Records drawn from a dataset:
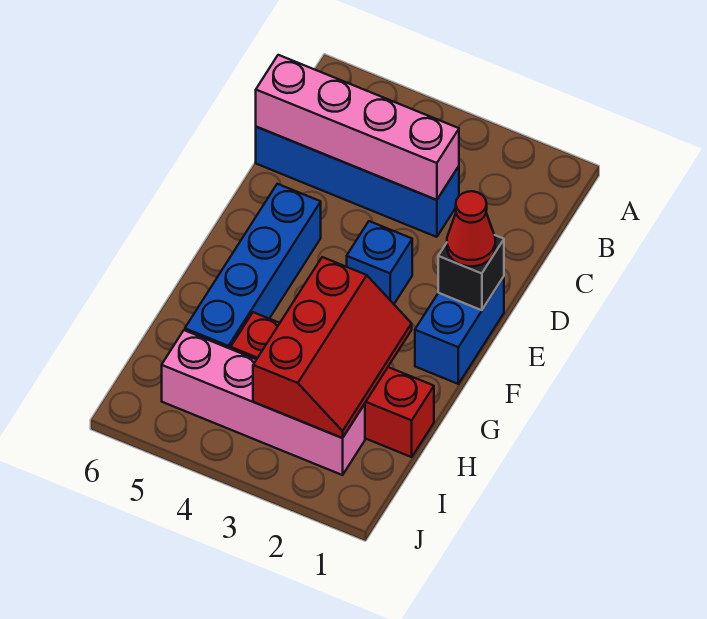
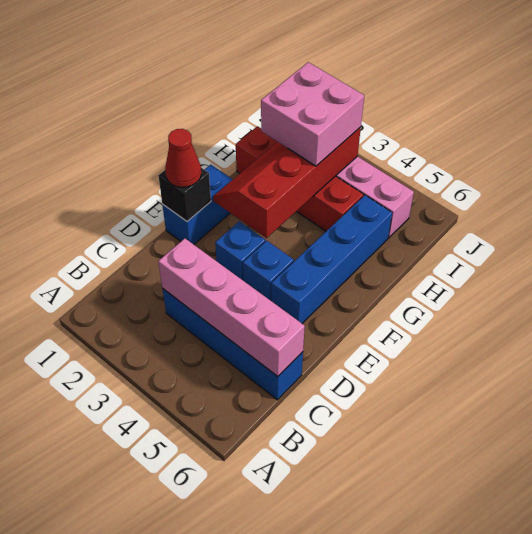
none -> blue brick E4 level 1
red slope G2:I3 level 2 top 3 -> red slope F2:I3 level 2 top 3
none -> pink brick H2:I3 level 3

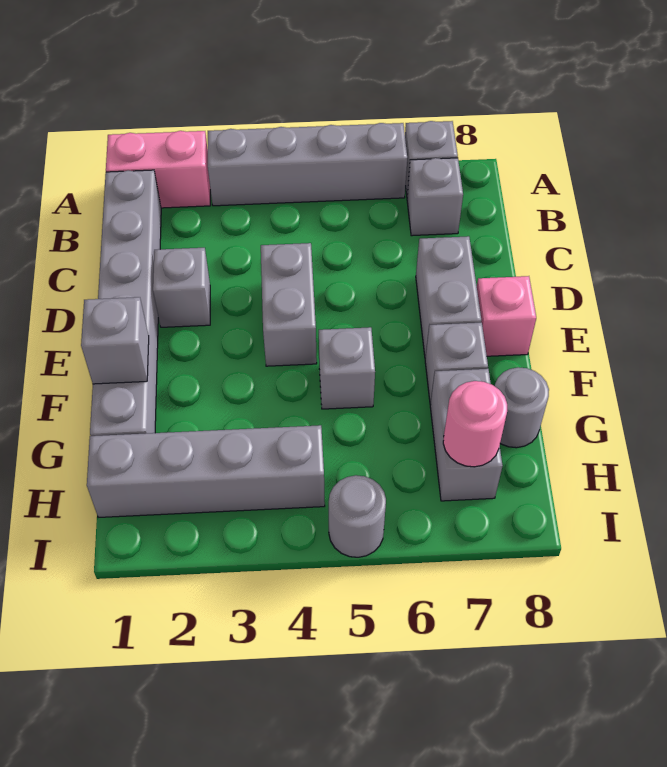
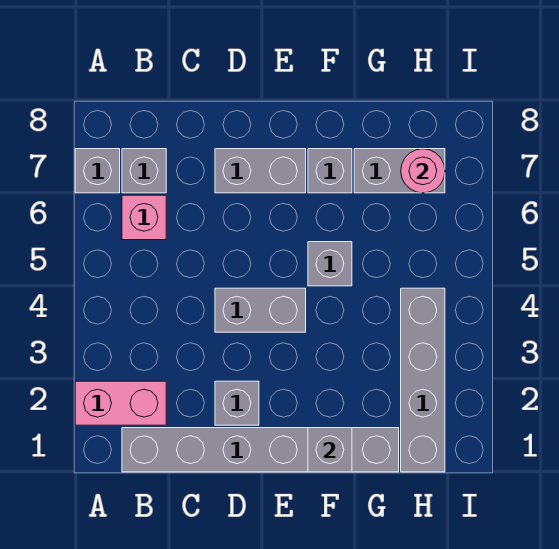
pink brick A1:A2 level 1 -> pink brick A2:B2 level 1
grey brick A3:A6 level 1 -> none
pink brick E8 level 1 -> pink brick B6 level 1
grey round brick G8 level 1 -> none
grey round brick I5 level 1 -> none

Your assignment:
From the line with "pink brick A1:A2" to the final line of the data above, please reproduce every line exactly and add nothing.

Exercise response:
pink brick A1:A2 level 1 -> pink brick A2:B2 level 1
grey brick A3:A6 level 1 -> none
pink brick E8 level 1 -> pink brick B6 level 1
grey round brick G8 level 1 -> none
grey round brick I5 level 1 -> none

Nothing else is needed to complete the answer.